● **WHAT YOU WILL DO**: Go through the listing below and say how many lines include "slope". Give the number by itself.

● **GIVEN INFORMATION**:

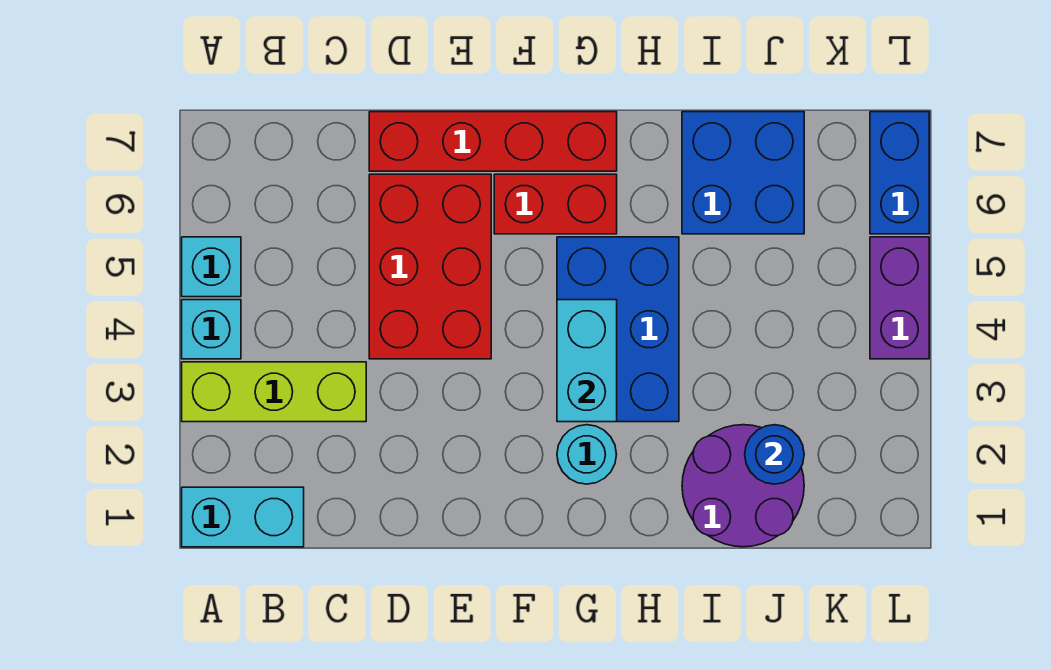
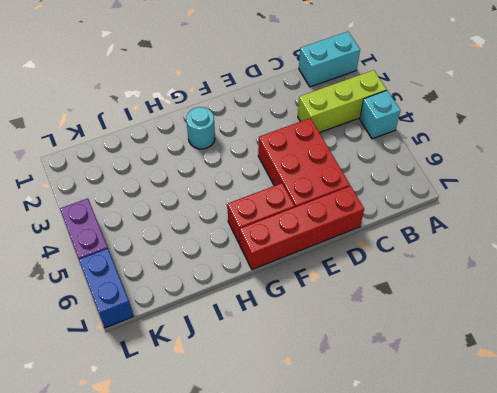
none -> cyan brick A5 level 1
none -> blue brick G3:H5 level 1
none -> purple round brick I1:J2 level 1

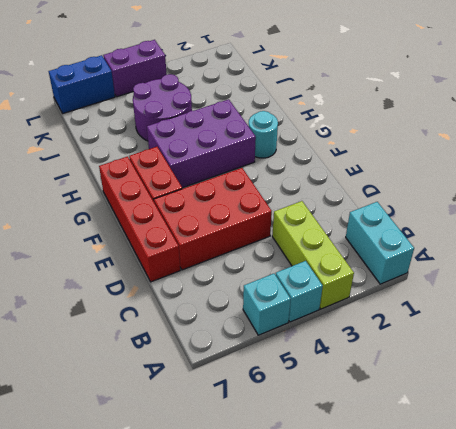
purple brick G3:H5 level 1 -> blue brick G3:H5 level 1
purple round brick I4:J5 level 1 -> purple round brick I1:J2 level 1
none -> blue brick I6:J7 level 1
none -> cyan brick G3:G4 level 2
none -> blue round brick J2 level 2

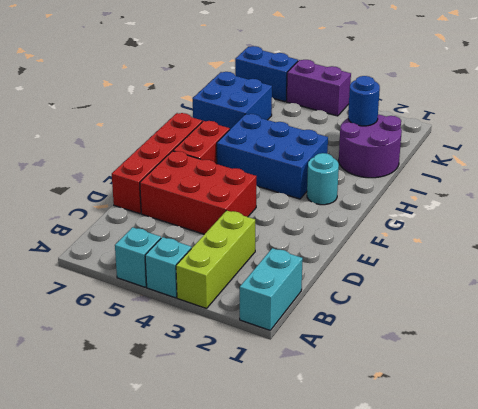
none -> cyan brick G3:G4 level 2

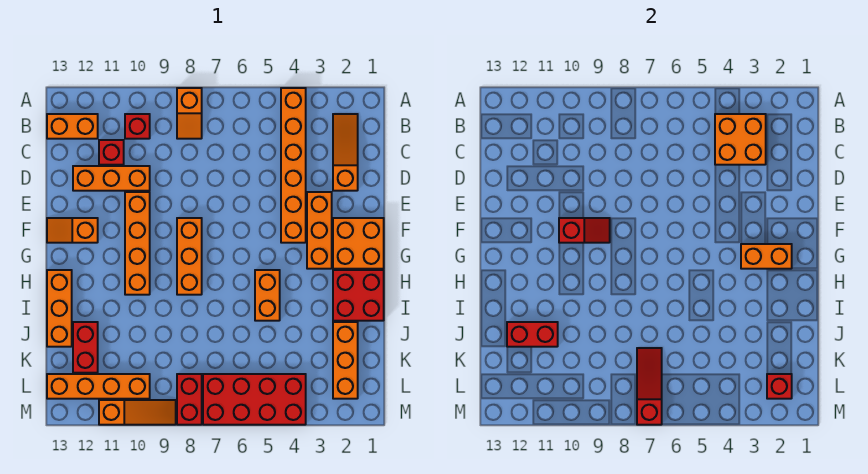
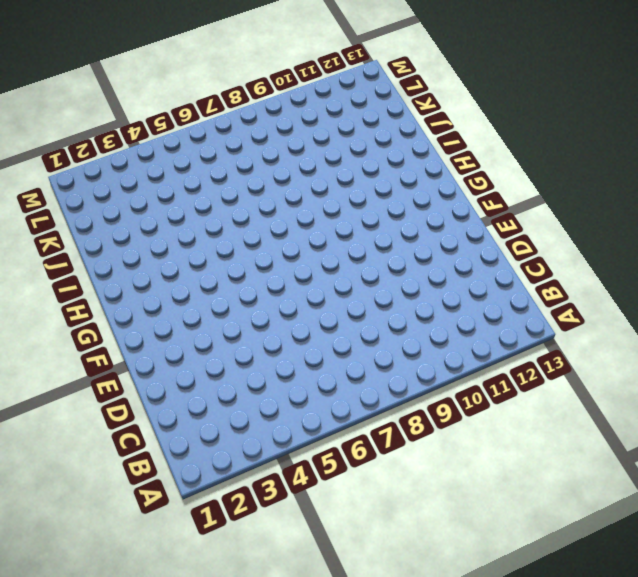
none -> orange brick A4:F4 level 1
none -> orange slope A8:B8 level 1 top A
none -> orange slope B2:D2 level 1 top D

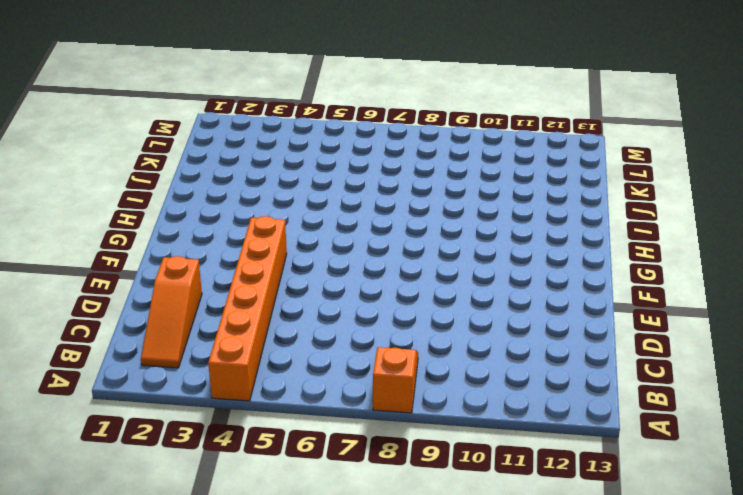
none -> red brick B10 level 1
none -> orange brick B12:B13 level 1
none -> red brick C11 level 1

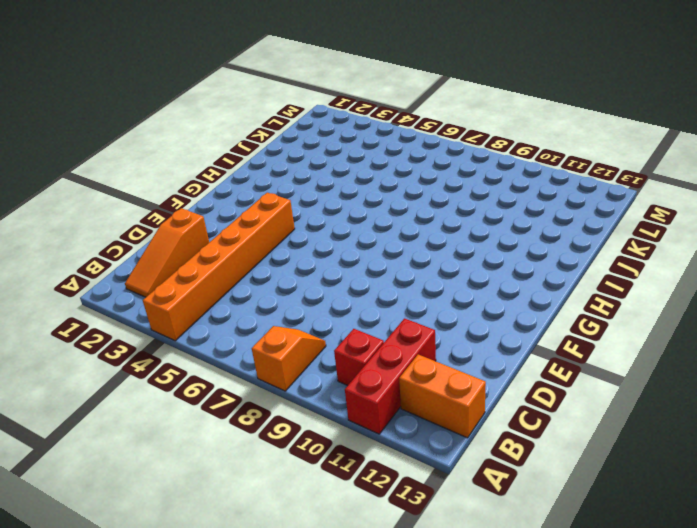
red brick A11:C11 level 1 -> red brick C11 level 1
none -> orange brick D10:D12 level 1
none -> orange brick E3:G3 level 1
none -> orange brick E10:H10 level 1

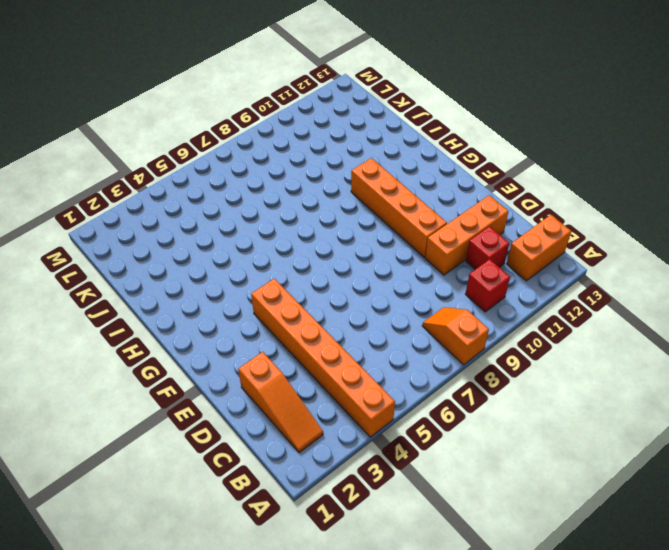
none -> orange brick E3:G3 level 1
none -> orange brick F1:G2 level 1
none -> orange brick F8:H8 level 1

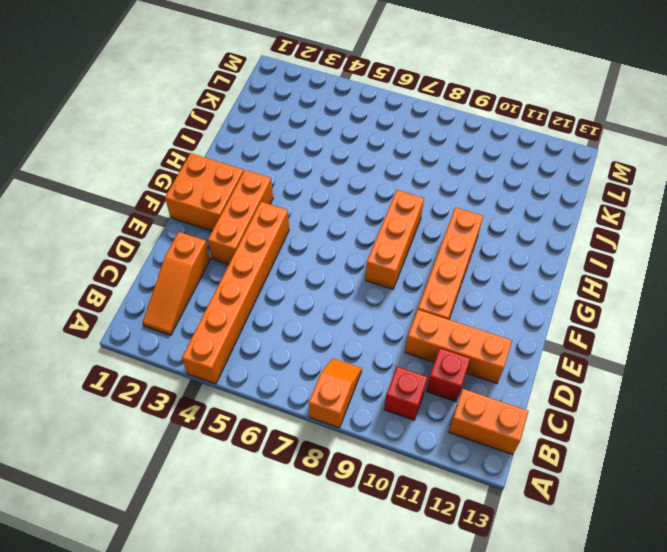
none -> orange slope F12:F13 level 1 top 12
none -> red brick H1:I2 level 1
none -> orange brick H5:I5 level 1

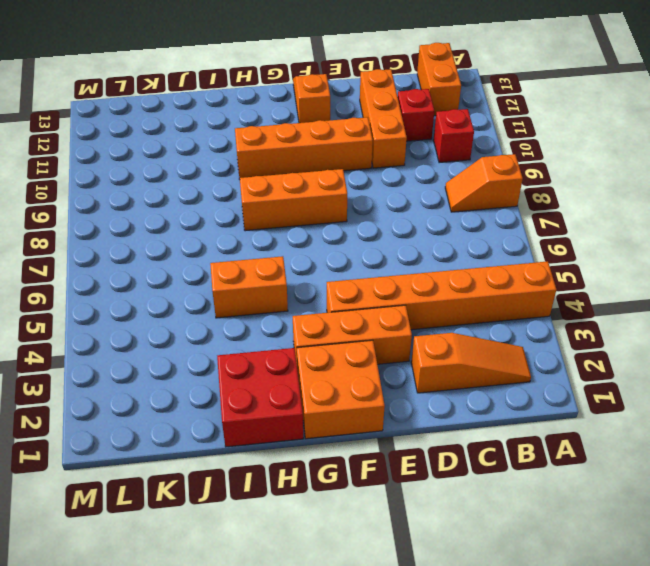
none -> orange brick H13:J13 level 1
none -> orange brick J2:L2 level 1
none -> red brick J12:K12 level 1

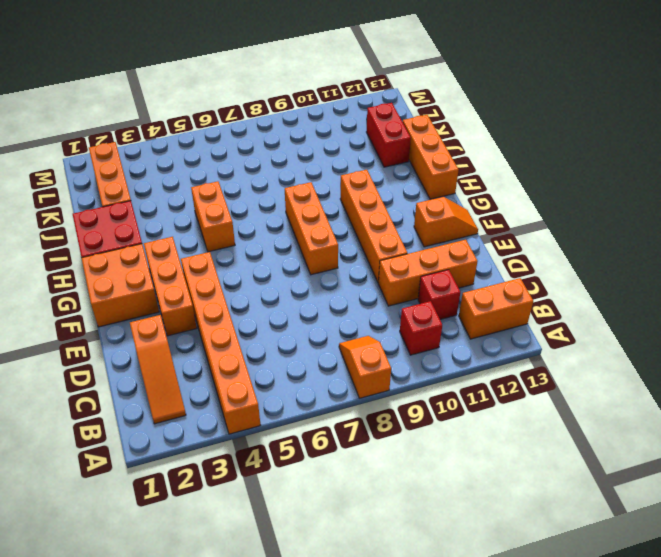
none -> red brick L4:M7 level 1
none -> red brick L8:M8 level 1
none -> orange brick L10:L13 level 1

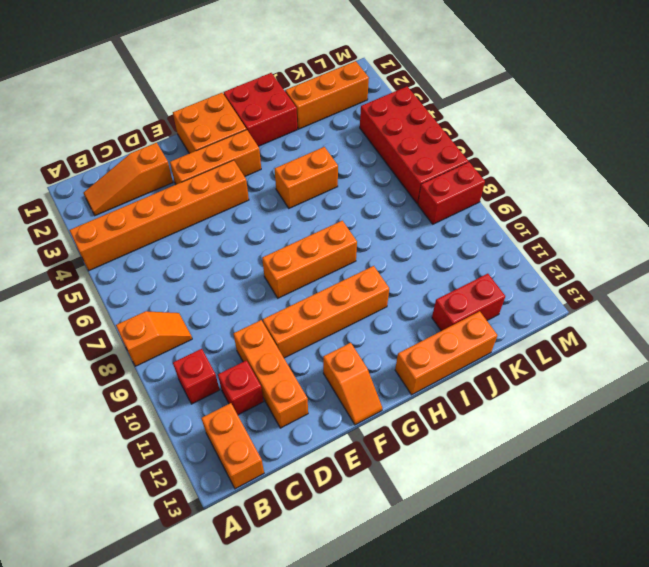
none -> orange brick L10:L13 level 1
none -> orange slope M9:M11 level 1 top 11
none -> orange brick B3:C4 level 2

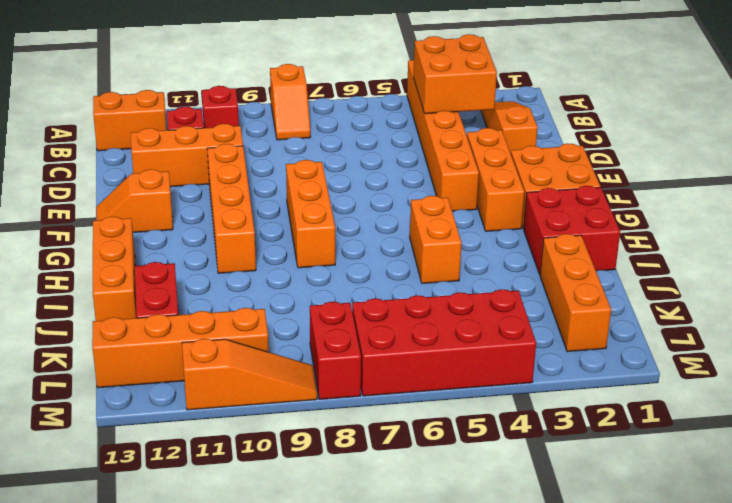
none -> red slope F9:F10 level 2 top 10
none -> orange brick G2:G3 level 2
none -> red brick J11:J12 level 2

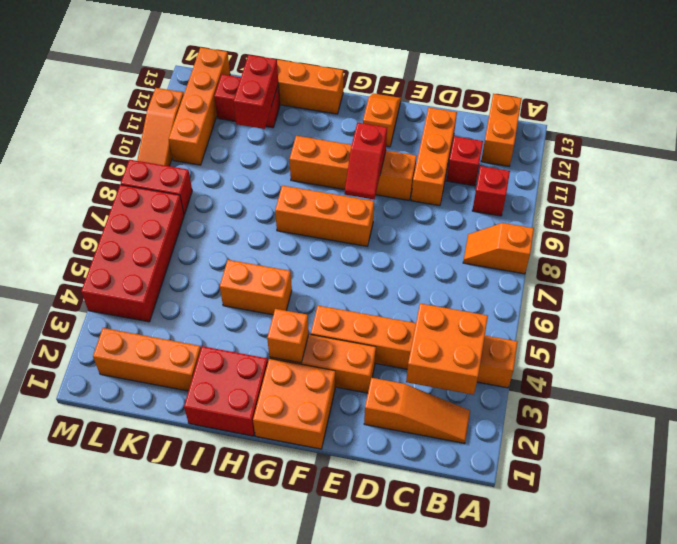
orange brick G3 level 2 -> orange brick G2:G3 level 2
none -> red slope K7:M7 level 2 top M
none -> red brick L2 level 2

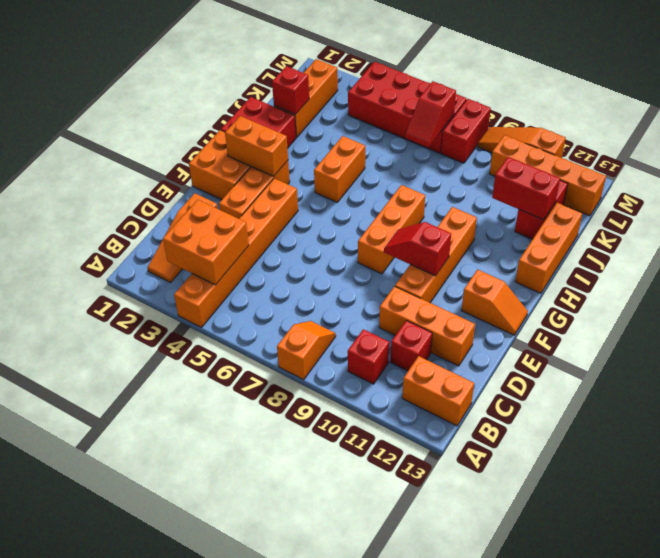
red brick J2 level 2 -> red brick L2 level 2
red slope K7:L7 level 2 top L -> red slope K7:M7 level 2 top M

● **RESULT**: 7